Dataset entries -
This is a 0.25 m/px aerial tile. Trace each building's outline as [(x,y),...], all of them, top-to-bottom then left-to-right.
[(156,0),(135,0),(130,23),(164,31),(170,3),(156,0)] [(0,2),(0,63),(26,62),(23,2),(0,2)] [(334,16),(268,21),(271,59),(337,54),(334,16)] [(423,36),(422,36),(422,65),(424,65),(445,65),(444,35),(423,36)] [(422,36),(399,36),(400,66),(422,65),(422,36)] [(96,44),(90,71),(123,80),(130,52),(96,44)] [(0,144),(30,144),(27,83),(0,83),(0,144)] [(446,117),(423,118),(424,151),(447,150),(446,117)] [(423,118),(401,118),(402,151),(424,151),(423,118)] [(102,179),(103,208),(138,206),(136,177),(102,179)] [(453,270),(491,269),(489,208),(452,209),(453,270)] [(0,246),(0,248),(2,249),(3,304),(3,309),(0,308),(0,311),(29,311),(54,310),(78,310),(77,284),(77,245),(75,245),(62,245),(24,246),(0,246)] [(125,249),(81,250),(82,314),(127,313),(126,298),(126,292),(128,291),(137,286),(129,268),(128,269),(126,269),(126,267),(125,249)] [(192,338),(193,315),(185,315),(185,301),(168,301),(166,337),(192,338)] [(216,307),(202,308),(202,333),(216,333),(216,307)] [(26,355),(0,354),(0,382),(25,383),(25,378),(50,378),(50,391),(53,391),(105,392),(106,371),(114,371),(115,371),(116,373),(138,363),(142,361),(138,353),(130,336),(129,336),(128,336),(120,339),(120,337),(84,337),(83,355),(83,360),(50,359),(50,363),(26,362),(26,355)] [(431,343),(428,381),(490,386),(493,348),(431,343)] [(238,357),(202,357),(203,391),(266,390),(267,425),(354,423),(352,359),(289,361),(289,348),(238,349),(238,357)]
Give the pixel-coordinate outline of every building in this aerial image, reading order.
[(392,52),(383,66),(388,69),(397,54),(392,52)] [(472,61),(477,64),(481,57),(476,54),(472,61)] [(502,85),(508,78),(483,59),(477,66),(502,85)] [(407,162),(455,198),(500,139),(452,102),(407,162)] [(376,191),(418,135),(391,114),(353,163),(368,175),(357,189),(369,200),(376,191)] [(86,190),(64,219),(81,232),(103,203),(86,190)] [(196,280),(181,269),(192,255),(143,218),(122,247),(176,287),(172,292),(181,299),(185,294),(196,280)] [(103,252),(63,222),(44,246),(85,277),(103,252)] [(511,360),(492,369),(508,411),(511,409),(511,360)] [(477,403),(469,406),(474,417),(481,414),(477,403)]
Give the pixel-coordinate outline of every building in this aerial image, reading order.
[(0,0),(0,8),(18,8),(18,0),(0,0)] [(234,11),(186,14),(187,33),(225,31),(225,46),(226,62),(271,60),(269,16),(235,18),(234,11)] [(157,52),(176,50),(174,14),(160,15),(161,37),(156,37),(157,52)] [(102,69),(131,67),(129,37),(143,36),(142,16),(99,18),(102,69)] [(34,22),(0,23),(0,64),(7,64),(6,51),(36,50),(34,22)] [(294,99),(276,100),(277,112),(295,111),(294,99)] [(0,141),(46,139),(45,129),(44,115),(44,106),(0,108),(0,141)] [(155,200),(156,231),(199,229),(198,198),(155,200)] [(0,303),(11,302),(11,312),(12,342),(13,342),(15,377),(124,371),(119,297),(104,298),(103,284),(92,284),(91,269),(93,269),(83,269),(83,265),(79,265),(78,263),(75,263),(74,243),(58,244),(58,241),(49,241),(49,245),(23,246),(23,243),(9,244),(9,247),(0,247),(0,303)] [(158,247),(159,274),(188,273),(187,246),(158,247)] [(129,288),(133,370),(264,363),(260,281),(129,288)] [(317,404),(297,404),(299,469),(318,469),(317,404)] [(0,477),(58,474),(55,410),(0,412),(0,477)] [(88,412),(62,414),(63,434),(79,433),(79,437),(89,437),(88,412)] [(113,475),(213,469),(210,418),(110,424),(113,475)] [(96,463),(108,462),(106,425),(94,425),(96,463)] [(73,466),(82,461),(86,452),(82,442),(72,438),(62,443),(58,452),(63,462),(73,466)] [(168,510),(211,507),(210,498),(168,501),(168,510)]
--
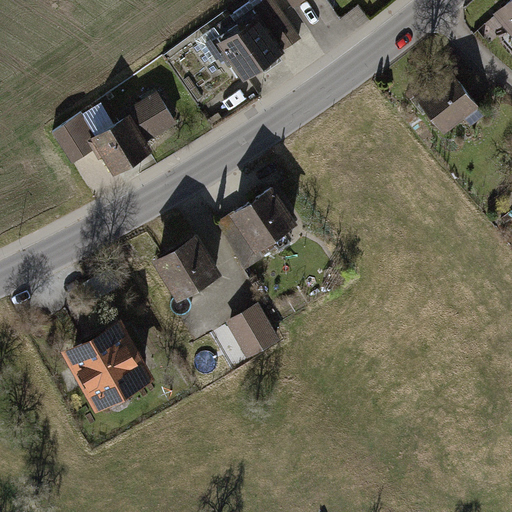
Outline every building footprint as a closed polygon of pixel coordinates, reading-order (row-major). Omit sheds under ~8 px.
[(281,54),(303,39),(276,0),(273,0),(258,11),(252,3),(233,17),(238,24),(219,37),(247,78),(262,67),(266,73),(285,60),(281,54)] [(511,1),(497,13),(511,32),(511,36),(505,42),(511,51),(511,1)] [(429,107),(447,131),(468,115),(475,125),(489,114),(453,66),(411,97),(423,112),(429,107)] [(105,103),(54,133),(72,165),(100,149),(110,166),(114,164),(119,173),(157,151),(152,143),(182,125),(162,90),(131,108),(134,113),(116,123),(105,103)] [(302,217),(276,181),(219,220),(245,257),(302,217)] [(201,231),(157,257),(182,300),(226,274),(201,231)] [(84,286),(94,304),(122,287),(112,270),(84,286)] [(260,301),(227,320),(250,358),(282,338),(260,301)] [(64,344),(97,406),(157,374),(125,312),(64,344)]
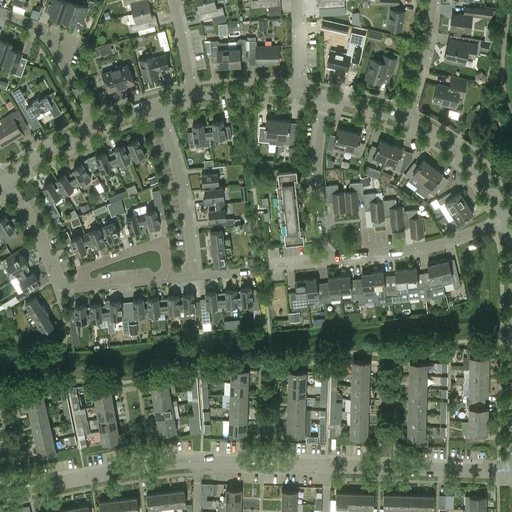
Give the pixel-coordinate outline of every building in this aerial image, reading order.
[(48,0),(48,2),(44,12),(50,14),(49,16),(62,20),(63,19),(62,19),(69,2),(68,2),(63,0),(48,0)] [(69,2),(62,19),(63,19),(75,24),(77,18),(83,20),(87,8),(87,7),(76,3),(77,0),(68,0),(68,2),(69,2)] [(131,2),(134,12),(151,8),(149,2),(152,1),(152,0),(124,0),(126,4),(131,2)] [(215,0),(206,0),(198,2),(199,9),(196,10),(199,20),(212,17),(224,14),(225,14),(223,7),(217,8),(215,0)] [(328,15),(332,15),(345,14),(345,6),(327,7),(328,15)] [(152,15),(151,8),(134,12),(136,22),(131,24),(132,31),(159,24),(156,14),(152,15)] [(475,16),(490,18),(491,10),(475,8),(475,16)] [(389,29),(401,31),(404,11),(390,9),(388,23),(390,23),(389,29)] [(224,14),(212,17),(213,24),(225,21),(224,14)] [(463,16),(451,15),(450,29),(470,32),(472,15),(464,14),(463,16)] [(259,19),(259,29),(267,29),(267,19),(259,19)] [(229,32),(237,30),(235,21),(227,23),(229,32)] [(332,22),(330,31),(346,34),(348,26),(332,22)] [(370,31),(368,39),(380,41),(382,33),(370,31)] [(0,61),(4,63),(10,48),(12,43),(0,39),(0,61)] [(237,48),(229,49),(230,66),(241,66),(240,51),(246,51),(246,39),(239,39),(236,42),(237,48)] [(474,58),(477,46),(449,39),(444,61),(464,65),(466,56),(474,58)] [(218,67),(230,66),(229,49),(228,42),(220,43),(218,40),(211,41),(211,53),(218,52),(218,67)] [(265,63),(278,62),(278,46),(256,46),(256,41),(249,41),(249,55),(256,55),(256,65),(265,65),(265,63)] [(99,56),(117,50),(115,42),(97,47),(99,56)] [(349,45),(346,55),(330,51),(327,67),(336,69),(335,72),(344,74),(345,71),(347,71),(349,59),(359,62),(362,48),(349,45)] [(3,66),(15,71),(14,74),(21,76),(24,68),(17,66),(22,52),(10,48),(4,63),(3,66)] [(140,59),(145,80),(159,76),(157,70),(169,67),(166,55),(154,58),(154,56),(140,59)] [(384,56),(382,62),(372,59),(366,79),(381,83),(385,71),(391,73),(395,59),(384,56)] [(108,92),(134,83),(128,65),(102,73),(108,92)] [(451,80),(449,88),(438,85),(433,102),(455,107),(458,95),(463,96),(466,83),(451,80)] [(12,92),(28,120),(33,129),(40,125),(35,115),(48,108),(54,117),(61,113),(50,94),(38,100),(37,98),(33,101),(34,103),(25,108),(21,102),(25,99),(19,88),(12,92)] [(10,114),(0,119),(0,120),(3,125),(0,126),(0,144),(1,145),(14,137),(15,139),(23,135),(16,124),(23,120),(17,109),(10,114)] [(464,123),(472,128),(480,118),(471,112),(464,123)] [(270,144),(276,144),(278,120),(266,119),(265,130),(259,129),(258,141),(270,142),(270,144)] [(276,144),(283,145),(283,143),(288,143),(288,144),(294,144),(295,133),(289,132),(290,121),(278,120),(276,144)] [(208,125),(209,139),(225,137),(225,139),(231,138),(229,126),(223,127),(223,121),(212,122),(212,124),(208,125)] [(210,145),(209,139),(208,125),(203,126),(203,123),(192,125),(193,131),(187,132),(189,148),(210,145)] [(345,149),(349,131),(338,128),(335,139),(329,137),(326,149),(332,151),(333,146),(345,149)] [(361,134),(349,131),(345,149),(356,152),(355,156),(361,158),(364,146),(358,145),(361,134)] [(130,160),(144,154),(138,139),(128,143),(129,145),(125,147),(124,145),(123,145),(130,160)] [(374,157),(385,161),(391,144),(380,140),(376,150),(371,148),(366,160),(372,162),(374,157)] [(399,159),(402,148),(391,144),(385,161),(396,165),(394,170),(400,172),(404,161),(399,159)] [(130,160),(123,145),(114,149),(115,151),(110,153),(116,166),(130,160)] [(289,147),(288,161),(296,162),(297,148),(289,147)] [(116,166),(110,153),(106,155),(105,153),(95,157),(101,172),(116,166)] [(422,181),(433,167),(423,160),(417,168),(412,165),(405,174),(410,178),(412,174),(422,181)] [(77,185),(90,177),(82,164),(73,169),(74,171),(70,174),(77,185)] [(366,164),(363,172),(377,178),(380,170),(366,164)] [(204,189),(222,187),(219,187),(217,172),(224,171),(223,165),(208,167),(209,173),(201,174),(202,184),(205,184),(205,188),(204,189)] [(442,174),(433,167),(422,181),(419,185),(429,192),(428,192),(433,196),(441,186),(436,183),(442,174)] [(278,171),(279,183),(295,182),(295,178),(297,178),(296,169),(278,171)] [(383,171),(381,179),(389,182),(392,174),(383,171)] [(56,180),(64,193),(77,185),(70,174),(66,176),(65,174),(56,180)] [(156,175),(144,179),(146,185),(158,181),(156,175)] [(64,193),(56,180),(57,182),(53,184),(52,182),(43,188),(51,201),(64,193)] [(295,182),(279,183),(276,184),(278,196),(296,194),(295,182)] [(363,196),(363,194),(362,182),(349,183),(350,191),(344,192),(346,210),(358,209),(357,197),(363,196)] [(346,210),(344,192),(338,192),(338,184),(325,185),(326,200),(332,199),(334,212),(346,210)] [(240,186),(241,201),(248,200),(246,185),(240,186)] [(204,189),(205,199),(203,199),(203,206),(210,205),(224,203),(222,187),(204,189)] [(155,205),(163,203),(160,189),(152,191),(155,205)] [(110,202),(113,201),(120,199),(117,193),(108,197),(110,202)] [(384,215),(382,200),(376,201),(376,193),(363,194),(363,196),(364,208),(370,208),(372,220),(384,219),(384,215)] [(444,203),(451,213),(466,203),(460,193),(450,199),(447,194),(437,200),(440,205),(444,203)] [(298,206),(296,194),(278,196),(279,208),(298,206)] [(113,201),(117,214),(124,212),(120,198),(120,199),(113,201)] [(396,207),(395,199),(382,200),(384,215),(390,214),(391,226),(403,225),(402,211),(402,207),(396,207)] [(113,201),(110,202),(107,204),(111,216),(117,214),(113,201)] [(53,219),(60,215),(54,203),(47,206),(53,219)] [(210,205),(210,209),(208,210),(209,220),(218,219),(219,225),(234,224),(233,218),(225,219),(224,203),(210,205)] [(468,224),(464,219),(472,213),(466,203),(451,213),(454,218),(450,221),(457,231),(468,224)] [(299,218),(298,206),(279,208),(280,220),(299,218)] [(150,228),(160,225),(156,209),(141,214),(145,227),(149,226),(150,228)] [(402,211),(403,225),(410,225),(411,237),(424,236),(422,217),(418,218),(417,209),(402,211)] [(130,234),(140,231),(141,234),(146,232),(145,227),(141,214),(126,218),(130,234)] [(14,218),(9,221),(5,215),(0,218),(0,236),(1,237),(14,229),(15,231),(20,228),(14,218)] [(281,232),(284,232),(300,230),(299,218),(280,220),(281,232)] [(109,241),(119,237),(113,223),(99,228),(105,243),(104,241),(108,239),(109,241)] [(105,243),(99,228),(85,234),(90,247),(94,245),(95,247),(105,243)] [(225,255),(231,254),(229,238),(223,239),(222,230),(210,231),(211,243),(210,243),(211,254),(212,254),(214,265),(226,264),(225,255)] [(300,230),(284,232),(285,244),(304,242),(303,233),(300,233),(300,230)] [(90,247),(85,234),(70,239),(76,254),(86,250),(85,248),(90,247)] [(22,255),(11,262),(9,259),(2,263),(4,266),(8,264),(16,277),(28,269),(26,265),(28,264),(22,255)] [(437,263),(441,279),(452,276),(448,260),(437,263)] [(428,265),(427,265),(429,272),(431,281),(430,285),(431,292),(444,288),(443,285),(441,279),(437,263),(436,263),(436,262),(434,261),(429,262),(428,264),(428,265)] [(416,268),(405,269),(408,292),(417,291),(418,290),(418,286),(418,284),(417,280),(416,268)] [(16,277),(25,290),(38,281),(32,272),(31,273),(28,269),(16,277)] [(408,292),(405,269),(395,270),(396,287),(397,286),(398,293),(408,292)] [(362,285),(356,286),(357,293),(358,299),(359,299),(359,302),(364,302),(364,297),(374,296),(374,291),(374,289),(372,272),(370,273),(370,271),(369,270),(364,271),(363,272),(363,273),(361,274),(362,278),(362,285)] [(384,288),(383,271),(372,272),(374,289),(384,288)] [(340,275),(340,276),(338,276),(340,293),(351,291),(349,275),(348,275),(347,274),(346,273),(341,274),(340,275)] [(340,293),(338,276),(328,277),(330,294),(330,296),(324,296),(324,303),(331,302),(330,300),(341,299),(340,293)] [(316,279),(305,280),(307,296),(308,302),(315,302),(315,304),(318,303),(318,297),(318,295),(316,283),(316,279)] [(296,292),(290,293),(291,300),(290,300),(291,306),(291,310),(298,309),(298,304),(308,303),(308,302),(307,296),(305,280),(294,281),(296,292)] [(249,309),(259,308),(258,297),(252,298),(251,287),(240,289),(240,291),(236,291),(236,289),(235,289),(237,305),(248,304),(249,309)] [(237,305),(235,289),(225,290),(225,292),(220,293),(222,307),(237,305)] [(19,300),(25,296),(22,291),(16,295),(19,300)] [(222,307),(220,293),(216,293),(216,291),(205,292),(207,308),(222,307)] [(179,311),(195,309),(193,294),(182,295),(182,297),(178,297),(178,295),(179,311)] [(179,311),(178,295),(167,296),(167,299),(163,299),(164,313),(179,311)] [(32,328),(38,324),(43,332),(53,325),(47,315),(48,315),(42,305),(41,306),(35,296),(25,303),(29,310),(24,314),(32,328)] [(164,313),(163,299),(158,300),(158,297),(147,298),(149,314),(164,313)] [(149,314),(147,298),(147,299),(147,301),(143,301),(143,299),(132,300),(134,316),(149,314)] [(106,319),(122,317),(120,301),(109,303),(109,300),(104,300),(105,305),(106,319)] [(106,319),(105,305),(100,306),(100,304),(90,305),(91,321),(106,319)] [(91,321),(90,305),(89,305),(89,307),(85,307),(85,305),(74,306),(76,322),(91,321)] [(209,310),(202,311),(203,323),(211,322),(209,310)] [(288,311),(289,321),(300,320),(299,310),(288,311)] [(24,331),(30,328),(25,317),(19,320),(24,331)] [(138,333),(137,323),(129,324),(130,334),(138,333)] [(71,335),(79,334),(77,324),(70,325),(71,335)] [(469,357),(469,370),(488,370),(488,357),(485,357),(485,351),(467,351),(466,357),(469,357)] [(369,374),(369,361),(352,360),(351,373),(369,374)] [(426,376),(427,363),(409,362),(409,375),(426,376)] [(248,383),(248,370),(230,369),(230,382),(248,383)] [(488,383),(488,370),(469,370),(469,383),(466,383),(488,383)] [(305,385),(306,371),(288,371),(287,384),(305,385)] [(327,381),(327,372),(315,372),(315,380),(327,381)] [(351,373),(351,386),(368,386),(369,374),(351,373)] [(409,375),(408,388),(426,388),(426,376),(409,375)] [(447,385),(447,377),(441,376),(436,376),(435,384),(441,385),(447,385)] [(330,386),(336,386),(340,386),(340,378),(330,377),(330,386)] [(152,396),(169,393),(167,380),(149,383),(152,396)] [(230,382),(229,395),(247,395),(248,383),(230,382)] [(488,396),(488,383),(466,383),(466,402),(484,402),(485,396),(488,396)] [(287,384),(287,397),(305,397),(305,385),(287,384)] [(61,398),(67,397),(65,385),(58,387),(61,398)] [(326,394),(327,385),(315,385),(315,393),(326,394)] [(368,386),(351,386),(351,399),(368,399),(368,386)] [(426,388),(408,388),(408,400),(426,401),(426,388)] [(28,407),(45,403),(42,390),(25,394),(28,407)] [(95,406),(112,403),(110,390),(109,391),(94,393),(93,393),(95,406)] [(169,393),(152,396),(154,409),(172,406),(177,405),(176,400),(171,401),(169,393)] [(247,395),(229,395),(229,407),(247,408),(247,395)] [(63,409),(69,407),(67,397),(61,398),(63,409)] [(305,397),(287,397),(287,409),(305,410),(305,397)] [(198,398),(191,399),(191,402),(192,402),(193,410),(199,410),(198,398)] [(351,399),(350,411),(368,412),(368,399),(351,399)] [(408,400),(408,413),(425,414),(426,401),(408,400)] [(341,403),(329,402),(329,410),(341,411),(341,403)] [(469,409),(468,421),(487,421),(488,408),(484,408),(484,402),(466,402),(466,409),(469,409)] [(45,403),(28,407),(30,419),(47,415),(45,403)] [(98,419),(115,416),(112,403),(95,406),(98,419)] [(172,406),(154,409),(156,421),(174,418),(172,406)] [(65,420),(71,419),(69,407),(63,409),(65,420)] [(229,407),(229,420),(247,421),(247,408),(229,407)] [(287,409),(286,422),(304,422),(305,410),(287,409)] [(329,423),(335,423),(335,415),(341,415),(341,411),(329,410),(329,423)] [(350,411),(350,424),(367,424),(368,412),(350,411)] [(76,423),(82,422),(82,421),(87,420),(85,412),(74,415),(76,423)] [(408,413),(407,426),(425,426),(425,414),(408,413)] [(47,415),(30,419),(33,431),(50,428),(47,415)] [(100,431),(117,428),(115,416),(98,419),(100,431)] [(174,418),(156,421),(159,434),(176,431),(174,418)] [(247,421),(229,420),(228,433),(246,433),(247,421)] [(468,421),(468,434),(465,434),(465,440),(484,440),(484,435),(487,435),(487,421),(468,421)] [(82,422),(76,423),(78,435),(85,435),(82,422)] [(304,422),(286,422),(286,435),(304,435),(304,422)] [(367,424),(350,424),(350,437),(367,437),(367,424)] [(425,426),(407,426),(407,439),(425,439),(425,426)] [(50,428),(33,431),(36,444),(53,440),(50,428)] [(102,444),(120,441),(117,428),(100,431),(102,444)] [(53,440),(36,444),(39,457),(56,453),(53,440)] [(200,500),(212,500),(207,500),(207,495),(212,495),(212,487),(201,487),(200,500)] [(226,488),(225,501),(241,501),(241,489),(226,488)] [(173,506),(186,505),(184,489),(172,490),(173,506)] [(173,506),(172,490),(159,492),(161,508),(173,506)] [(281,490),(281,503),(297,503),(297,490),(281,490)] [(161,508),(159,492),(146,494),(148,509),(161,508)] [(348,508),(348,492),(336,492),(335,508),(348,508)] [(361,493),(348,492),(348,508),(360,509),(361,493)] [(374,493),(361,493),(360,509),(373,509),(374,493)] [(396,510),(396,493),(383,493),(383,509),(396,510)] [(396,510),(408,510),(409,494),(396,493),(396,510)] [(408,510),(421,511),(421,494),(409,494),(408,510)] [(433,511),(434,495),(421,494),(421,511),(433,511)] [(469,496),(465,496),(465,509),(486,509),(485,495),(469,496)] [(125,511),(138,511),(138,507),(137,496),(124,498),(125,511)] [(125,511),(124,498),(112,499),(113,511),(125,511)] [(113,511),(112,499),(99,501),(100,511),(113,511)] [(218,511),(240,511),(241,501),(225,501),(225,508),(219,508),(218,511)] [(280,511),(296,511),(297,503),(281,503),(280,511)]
...
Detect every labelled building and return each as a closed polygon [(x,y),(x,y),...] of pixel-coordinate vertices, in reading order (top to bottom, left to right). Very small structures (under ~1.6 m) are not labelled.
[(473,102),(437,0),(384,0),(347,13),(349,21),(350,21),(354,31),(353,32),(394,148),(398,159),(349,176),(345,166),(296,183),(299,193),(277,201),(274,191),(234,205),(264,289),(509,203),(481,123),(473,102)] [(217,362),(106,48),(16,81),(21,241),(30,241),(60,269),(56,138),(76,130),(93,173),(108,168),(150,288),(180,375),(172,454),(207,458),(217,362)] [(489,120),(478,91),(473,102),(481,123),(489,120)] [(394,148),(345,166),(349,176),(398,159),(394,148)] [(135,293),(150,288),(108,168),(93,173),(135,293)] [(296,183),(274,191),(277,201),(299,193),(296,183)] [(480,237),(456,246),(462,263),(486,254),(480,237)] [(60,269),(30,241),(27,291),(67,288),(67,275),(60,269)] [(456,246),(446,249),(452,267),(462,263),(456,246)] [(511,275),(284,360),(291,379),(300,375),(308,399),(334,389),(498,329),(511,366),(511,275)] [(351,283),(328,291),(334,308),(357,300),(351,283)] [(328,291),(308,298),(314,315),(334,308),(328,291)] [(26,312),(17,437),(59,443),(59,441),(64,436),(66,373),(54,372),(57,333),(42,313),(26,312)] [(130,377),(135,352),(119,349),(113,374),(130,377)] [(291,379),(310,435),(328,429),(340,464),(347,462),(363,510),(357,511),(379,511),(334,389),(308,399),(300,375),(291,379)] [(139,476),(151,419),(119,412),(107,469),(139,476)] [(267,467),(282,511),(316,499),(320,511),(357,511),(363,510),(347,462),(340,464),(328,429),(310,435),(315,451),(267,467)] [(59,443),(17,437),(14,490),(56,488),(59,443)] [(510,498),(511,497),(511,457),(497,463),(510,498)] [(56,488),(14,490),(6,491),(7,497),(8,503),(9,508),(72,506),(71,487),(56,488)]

Brief -
Identify each line in the data above that contains the string "bottom", and copy every such line in full.

Exercise output -
This is a 0.25 m/px aerial tile. Trace each building's outline as [(x,y),...], all of them, top-to-bottom then left-to-right.
Detect every labelled building and return each as a closed polygon [(x,y),(x,y),...] of pixel-coordinate vertices, in reading order (top to bottom, left to right). Very small structures (under ~1.6 m) are not labelled.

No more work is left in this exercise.